STUDY MATERIAL:

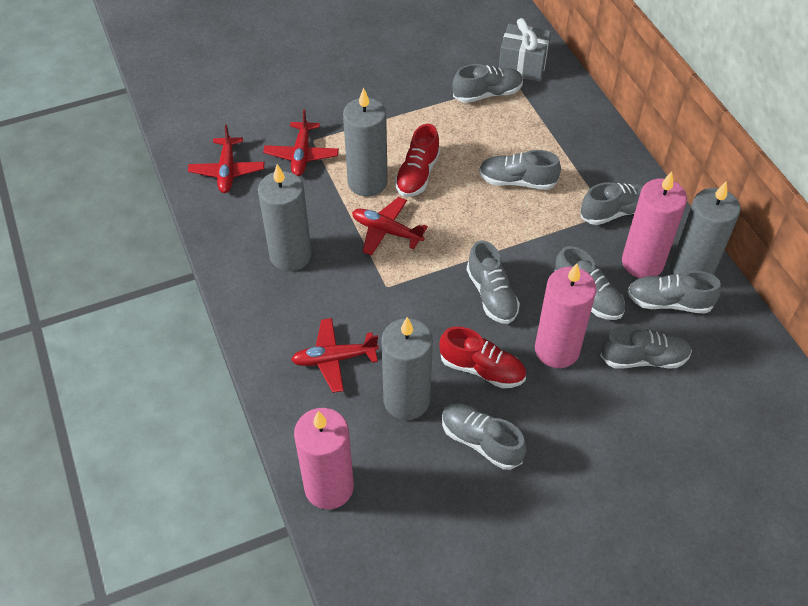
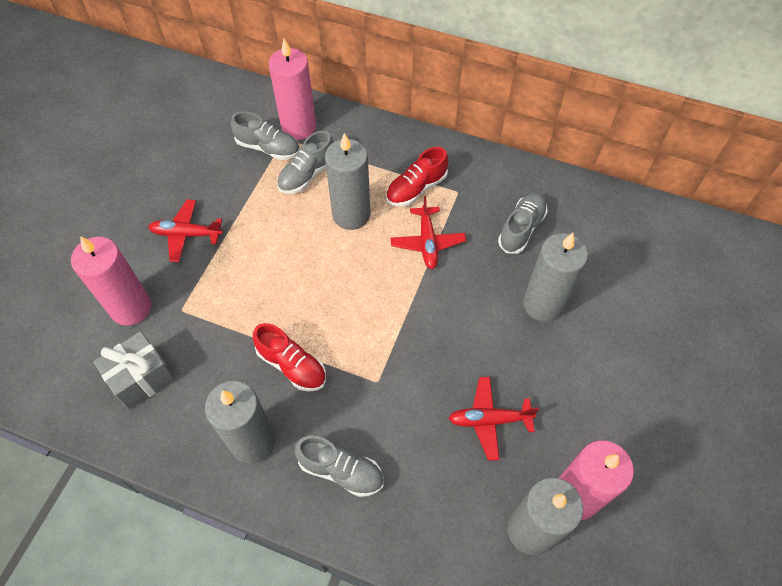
grey shoe: 8 -> 4
red plane: 4 -> 3

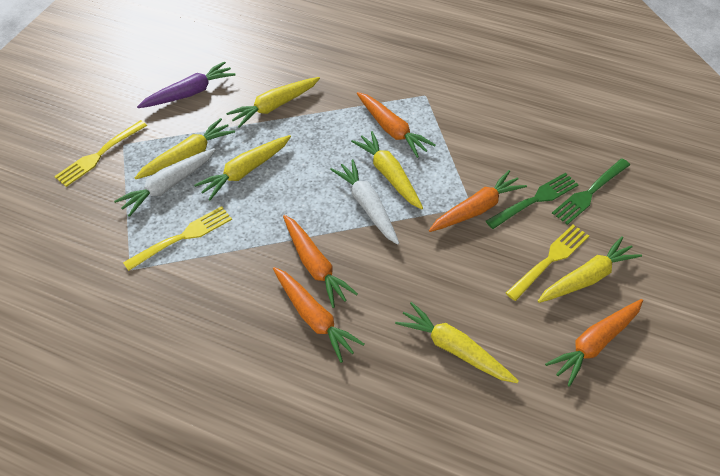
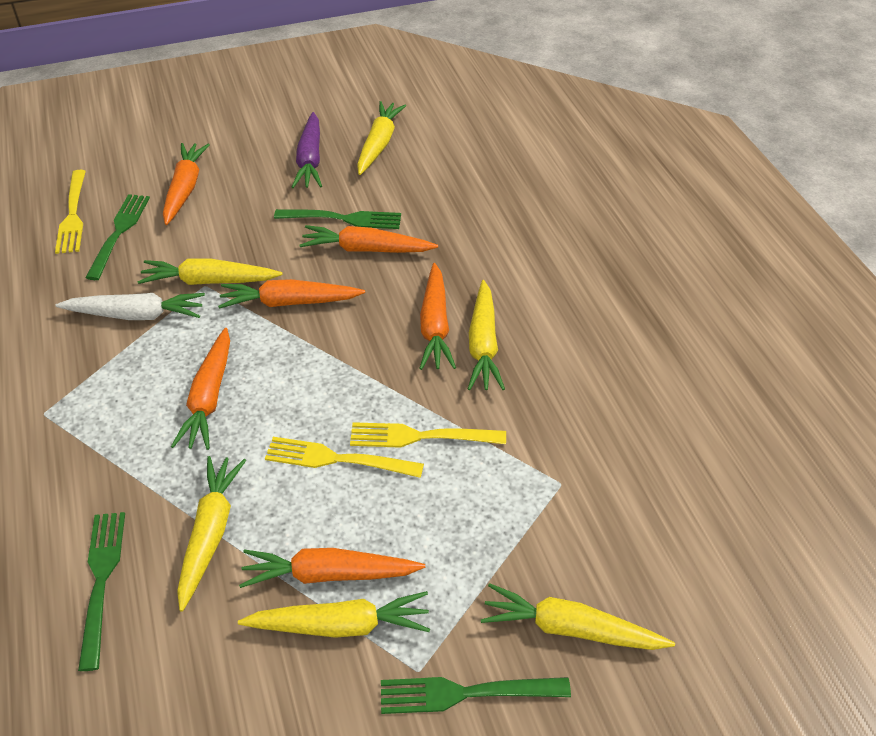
green fork: 2 -> 4
orange carrot: 5 -> 6
white carrot: 2 -> 1

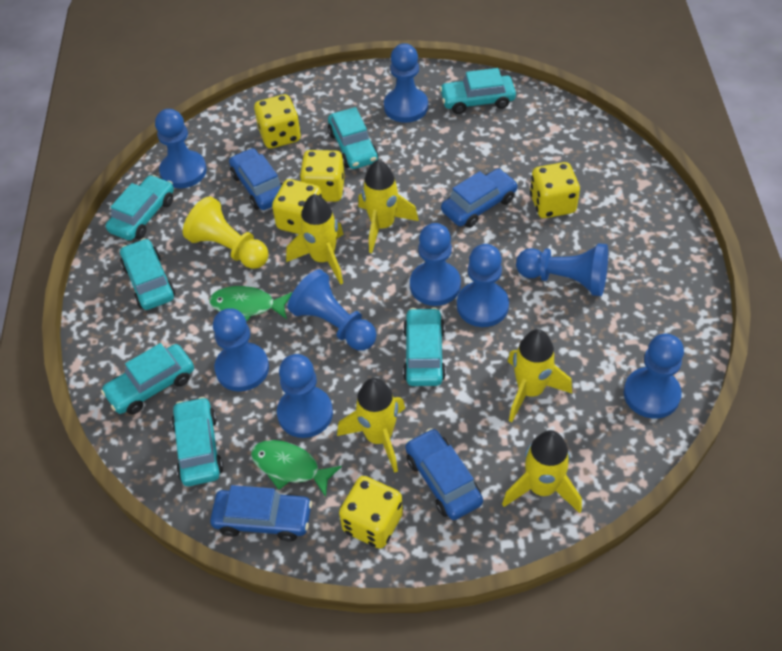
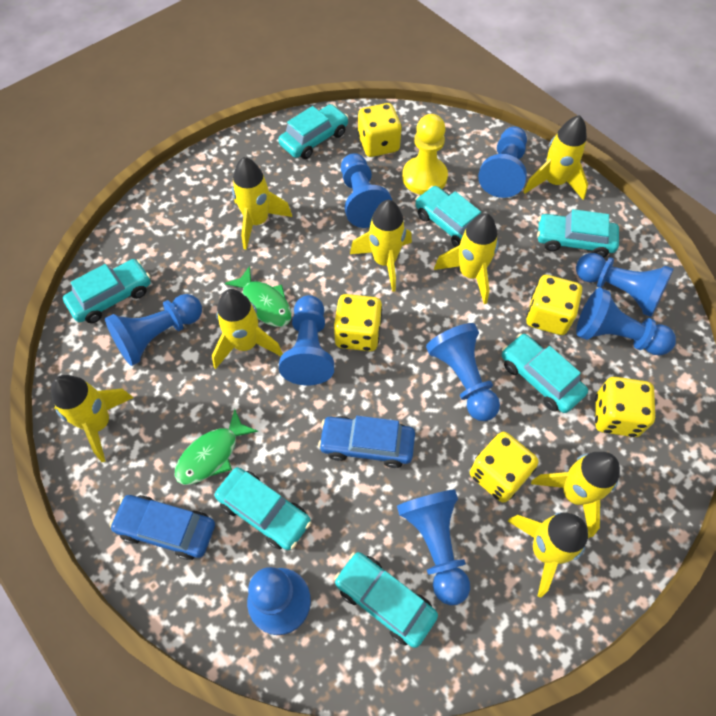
blue car: 4 -> 2
yellow rocket: 5 -> 8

WHAT IS REQUIRED: Only the lines from the one with "red plane: 4 -> 3" through the last line of the listing belong in your answer; copy them exactly and skip the pictures.

REPLY TO THE EXERCISE:
red plane: 4 -> 3

green fork: 2 -> 4
orange carrot: 5 -> 6
white carrot: 2 -> 1

blue car: 4 -> 2
yellow rocket: 5 -> 8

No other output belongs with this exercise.